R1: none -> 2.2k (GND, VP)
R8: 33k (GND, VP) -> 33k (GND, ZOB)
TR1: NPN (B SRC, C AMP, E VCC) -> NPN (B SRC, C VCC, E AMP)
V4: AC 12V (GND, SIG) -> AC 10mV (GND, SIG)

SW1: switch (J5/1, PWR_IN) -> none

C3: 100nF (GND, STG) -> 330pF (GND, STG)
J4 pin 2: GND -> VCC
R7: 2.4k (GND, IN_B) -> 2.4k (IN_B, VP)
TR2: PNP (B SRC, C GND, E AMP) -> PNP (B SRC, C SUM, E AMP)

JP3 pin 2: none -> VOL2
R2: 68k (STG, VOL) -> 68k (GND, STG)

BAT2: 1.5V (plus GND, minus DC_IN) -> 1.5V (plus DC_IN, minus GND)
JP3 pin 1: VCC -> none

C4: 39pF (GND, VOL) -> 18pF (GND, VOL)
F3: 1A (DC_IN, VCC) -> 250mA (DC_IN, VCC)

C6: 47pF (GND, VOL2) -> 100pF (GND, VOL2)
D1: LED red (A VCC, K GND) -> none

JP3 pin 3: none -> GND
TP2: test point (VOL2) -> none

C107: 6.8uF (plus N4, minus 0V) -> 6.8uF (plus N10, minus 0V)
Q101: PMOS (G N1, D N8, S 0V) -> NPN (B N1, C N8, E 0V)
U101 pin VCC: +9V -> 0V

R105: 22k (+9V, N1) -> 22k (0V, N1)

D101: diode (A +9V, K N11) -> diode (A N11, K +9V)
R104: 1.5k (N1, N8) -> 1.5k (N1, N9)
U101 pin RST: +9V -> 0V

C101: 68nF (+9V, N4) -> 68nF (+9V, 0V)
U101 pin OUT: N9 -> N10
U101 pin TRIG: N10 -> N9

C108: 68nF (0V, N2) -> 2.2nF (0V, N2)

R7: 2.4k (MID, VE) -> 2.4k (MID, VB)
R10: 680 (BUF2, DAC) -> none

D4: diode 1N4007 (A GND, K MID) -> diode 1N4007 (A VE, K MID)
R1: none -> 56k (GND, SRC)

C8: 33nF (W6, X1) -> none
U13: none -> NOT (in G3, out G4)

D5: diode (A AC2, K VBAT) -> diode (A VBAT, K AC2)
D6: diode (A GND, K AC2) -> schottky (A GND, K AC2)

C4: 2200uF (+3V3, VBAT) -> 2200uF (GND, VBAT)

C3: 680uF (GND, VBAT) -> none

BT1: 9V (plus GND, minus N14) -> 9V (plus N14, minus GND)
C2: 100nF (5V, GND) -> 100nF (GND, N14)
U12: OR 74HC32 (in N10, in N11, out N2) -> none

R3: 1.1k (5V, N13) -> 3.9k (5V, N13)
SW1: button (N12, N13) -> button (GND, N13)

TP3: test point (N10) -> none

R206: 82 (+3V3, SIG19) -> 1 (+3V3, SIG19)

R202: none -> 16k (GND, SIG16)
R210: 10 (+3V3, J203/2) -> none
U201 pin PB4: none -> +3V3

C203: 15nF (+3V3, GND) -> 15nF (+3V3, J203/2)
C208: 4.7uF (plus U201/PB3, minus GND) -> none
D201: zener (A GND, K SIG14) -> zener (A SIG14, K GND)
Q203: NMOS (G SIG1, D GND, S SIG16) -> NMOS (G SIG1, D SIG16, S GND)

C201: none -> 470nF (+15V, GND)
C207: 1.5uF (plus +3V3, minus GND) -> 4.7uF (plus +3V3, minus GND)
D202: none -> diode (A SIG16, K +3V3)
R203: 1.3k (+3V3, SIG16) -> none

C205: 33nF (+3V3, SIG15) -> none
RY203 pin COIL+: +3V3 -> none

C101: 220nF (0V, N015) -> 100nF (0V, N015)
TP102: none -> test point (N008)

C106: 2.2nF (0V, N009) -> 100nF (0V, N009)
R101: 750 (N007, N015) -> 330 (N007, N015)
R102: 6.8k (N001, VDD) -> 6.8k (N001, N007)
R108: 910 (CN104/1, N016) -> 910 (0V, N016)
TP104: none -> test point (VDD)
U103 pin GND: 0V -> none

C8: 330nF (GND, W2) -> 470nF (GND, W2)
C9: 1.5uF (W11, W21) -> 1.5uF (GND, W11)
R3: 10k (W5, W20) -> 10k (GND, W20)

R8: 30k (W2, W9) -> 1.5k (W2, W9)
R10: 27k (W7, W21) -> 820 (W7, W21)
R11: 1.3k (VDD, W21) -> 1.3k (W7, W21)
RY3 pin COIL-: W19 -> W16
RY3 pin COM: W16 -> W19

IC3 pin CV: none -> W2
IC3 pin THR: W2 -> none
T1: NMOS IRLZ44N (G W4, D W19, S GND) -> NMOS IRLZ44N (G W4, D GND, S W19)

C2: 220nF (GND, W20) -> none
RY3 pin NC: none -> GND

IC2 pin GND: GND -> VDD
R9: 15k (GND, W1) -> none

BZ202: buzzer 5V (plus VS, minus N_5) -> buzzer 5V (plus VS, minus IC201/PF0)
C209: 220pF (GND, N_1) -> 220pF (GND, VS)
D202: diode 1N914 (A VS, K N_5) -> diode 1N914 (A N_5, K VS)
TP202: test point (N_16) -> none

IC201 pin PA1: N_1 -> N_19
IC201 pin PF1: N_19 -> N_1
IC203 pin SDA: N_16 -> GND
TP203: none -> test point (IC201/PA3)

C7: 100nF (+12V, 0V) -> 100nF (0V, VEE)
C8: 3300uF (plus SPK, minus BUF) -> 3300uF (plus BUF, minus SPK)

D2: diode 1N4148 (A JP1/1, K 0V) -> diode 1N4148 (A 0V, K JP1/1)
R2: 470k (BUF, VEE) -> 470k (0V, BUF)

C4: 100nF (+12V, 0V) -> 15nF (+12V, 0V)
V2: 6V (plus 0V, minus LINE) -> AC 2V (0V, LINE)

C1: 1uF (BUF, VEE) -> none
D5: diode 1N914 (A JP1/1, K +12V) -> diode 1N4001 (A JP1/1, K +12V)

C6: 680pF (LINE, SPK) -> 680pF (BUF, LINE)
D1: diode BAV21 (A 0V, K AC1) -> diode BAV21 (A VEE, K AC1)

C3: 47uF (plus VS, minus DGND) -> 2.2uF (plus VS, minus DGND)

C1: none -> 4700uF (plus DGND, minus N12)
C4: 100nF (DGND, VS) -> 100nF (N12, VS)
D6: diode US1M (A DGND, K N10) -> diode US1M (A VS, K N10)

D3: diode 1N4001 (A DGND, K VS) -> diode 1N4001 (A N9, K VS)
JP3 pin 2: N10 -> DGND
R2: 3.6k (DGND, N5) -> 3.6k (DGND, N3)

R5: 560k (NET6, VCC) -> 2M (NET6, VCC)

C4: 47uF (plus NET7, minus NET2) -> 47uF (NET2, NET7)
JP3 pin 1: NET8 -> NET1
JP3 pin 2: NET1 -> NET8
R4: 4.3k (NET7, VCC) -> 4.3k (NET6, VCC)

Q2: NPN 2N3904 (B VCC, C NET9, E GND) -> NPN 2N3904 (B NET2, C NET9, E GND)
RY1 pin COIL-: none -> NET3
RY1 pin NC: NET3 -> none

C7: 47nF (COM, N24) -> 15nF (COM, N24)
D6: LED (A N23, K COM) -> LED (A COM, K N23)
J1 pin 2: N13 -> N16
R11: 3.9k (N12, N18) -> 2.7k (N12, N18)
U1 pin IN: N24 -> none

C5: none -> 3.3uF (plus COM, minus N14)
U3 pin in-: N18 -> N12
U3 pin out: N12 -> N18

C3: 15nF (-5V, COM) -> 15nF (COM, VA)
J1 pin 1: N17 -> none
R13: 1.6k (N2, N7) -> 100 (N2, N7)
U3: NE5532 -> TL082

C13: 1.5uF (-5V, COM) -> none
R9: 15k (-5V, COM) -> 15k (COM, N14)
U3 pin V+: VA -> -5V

WHAT IS REQUIRED: Write out every line of the data that holds the word "point".

ANSWER FOR THE TASK:
TP2: test point (VOL2) -> none
TP3: test point (N10) -> none
TP102: none -> test point (N008)
TP104: none -> test point (VDD)
TP202: test point (N_16) -> none
TP203: none -> test point (IC201/PA3)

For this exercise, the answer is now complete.